= Beginning of Section =

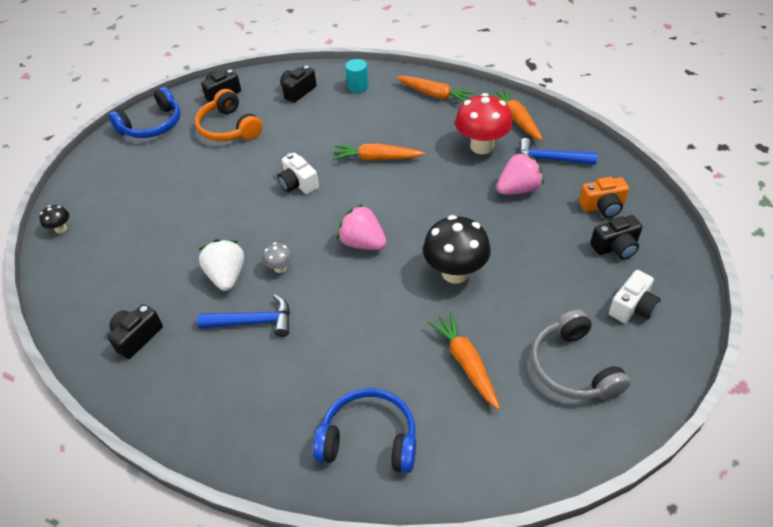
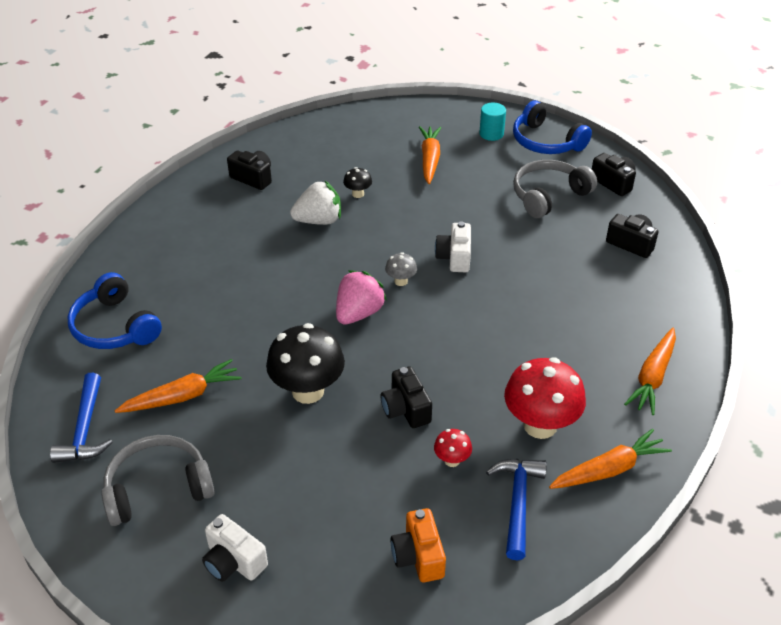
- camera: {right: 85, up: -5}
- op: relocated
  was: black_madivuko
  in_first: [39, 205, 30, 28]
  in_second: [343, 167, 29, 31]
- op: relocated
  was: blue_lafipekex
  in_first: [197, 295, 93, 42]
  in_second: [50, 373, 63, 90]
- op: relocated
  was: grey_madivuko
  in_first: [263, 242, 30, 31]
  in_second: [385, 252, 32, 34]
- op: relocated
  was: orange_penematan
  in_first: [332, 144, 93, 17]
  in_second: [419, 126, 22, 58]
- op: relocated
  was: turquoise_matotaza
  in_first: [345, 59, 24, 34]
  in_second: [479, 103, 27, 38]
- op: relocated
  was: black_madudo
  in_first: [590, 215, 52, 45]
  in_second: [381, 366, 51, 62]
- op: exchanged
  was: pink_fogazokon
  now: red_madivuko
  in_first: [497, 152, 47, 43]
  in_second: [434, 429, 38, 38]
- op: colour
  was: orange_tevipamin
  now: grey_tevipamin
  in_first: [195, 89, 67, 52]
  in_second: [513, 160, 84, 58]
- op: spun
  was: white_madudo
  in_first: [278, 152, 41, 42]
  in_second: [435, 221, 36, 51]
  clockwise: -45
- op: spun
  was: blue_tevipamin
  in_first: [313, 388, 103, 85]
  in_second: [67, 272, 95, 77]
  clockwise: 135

= End of Section =

_TASK PROMPT_
Copy out, exactly as given, the line containing "clockwise: -45" together with every line after it in the material.

_EXERCISE RESPONSE_
  clockwise: -45
- op: spun
  was: blue_tevipamin
  in_first: [313, 388, 103, 85]
  in_second: [67, 272, 95, 77]
  clockwise: 135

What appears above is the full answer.